==== Dataset entries ====

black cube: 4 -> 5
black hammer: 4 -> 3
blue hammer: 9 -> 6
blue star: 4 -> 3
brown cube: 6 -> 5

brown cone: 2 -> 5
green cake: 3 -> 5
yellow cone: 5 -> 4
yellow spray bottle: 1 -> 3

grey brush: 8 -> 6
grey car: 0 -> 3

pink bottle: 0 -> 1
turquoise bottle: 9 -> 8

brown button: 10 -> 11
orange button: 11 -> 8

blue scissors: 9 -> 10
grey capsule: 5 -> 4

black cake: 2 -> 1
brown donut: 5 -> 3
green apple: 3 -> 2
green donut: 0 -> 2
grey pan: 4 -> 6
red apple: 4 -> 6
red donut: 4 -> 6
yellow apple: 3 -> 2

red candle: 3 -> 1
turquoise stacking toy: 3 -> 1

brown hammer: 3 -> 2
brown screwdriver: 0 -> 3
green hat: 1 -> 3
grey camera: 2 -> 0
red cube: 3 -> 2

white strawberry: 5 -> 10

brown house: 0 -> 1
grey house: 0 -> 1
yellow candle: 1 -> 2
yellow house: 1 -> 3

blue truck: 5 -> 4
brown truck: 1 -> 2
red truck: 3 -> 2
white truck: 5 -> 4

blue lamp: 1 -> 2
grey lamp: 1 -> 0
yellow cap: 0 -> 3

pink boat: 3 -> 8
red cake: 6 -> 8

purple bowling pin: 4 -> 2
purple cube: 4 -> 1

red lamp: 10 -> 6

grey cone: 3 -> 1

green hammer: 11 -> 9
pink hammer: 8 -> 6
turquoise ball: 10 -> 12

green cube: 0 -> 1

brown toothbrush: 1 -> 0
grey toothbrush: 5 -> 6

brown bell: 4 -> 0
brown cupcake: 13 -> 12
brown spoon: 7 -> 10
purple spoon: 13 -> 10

====

- [Task to complete]: Above are the records. Print exactly, and only, the lines from the line with "pink bottle: 0 -> 1" to the line with "grey house: 0 -> 1", both inclusive.

- [Written solution]:
pink bottle: 0 -> 1
turquoise bottle: 9 -> 8

brown button: 10 -> 11
orange button: 11 -> 8

blue scissors: 9 -> 10
grey capsule: 5 -> 4

black cake: 2 -> 1
brown donut: 5 -> 3
green apple: 3 -> 2
green donut: 0 -> 2
grey pan: 4 -> 6
red apple: 4 -> 6
red donut: 4 -> 6
yellow apple: 3 -> 2

red candle: 3 -> 1
turquoise stacking toy: 3 -> 1

brown hammer: 3 -> 2
brown screwdriver: 0 -> 3
green hat: 1 -> 3
grey camera: 2 -> 0
red cube: 3 -> 2

white strawberry: 5 -> 10

brown house: 0 -> 1
grey house: 0 -> 1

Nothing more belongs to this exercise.